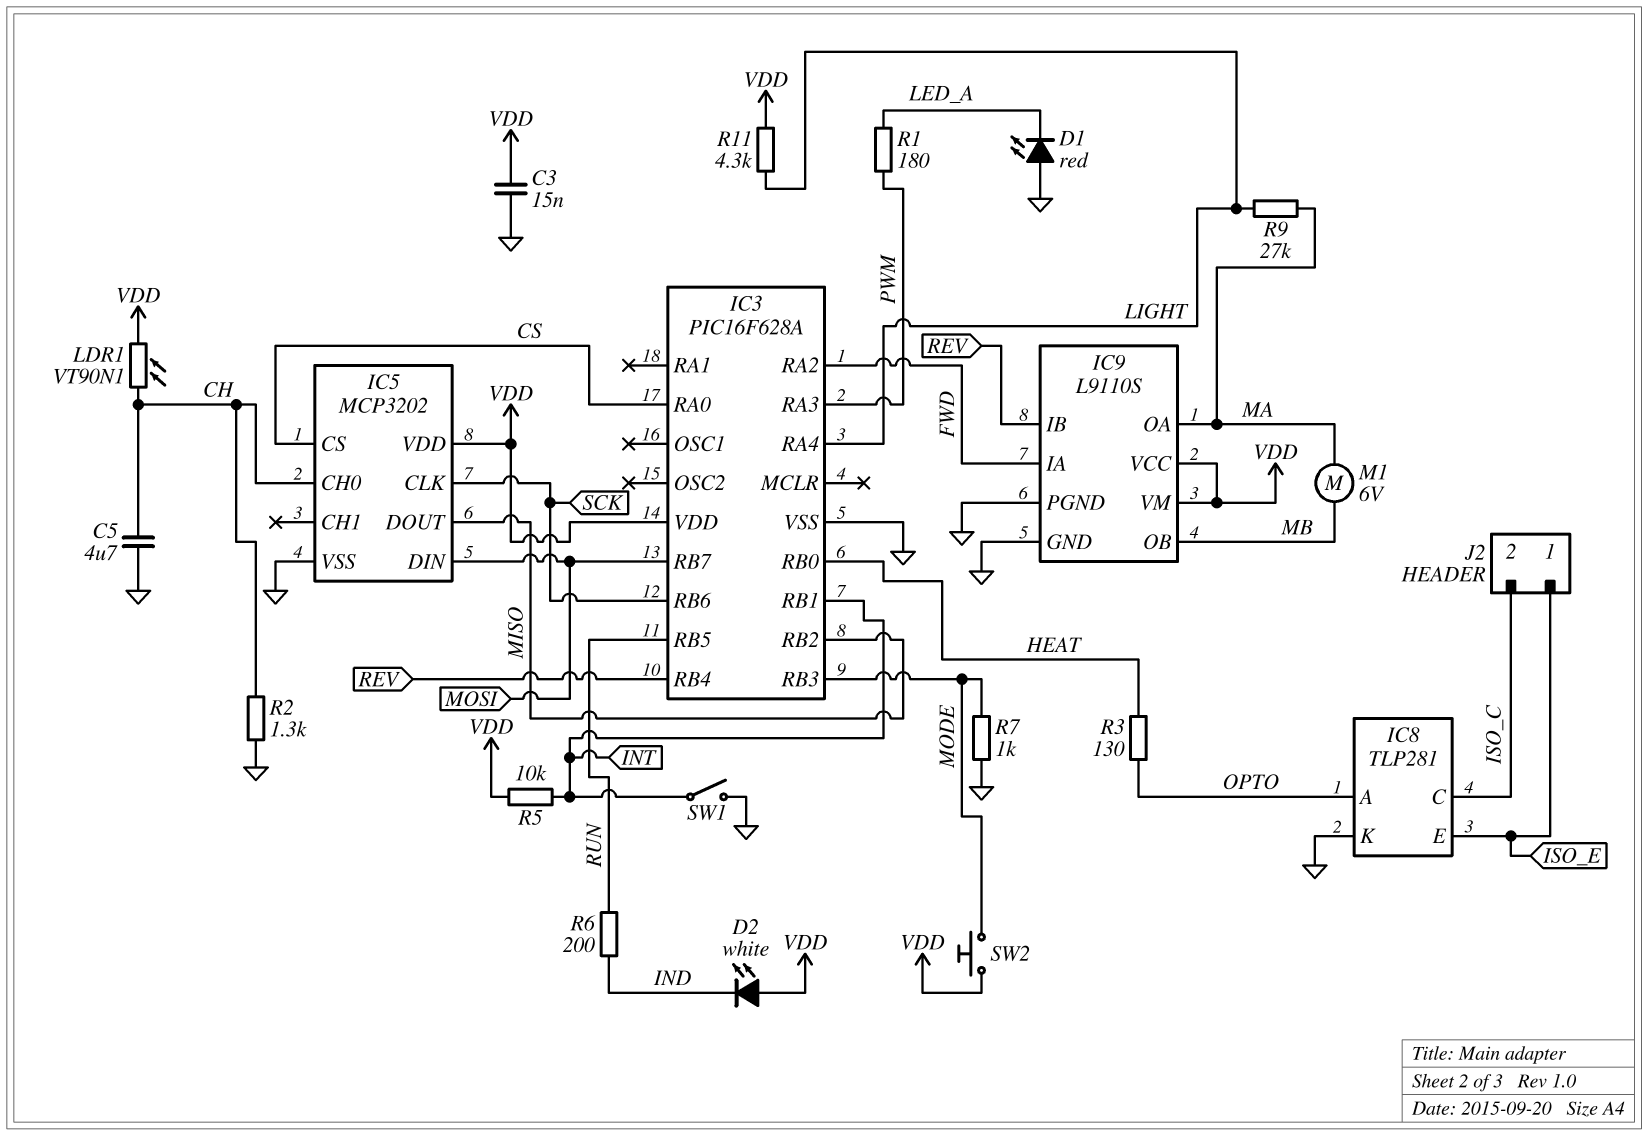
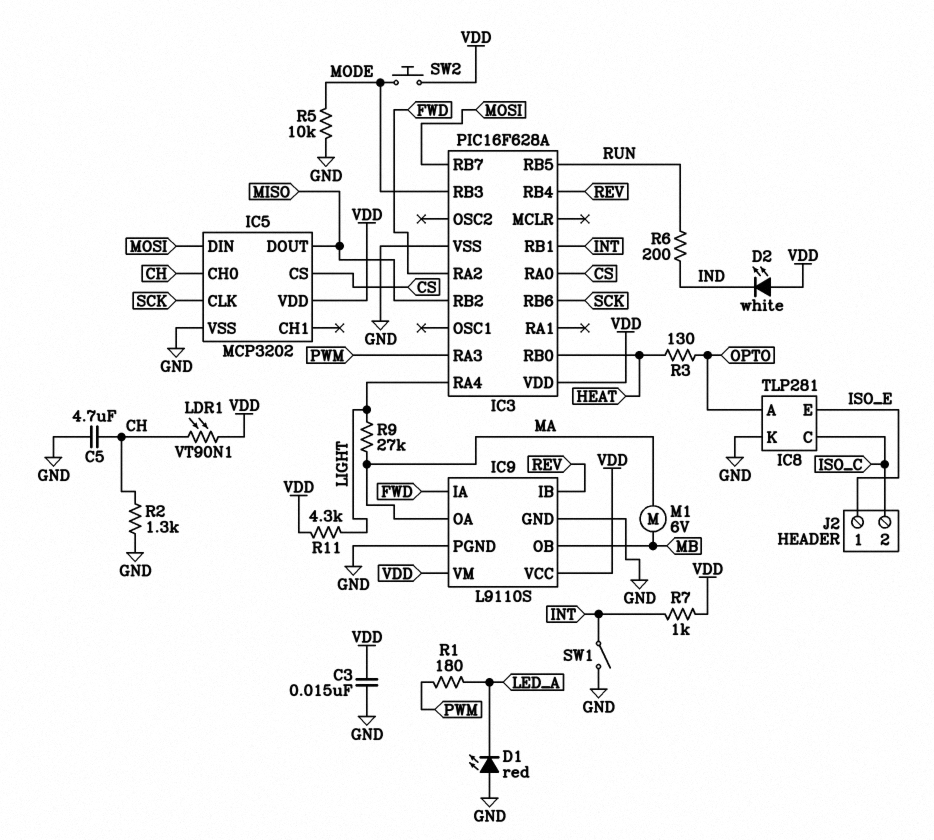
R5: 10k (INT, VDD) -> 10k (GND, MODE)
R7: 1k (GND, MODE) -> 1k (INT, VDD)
-=-=-
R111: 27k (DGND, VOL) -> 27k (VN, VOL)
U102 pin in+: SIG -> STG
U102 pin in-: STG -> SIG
-=-=-
Could you repeat exactly the lines above from the line with "R5: 10k (INT, VDD) -> 10k (GND, MODE)" up to and including the line with "R7: 1k (GND, MODE) -> 1k (INT, VDD)", and only those?

ANSWER TO THE PROBLEM »
R5: 10k (INT, VDD) -> 10k (GND, MODE)
R7: 1k (GND, MODE) -> 1k (INT, VDD)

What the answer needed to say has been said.